● **Task objective**: In the listing below, find each line with the string "MOSI" and return it.

● **Data**:
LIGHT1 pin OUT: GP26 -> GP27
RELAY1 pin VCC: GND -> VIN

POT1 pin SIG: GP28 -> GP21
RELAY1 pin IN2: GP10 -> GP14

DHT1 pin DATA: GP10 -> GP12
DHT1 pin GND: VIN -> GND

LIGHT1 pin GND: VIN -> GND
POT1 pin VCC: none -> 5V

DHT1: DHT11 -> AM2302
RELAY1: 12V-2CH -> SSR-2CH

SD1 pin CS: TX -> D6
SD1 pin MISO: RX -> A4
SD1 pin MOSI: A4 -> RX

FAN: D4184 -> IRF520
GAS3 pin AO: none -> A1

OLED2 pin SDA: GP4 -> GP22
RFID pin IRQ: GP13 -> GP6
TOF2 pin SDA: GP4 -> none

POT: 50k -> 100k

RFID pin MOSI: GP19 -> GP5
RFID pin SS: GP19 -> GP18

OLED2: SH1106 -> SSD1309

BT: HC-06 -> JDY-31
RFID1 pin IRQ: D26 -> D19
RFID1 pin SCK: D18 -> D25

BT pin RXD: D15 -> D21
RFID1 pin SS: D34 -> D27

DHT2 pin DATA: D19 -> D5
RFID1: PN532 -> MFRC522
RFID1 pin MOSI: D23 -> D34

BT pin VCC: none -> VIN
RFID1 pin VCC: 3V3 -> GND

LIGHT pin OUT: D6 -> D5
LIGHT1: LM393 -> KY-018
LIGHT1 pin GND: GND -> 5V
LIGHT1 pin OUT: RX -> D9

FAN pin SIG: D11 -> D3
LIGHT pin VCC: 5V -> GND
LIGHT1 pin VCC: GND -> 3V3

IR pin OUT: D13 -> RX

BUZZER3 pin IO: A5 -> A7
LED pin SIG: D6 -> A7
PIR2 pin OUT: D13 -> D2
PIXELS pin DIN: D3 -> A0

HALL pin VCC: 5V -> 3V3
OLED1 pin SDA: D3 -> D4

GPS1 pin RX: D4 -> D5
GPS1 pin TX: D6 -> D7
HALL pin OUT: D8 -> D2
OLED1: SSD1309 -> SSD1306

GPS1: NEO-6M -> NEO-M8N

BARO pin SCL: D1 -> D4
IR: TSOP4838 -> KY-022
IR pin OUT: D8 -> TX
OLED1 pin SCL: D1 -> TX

● **Answer to the problem**:
SD1 pin MOSI: A4 -> RX
RFID pin MOSI: GP19 -> GP5
RFID1 pin MOSI: D23 -> D34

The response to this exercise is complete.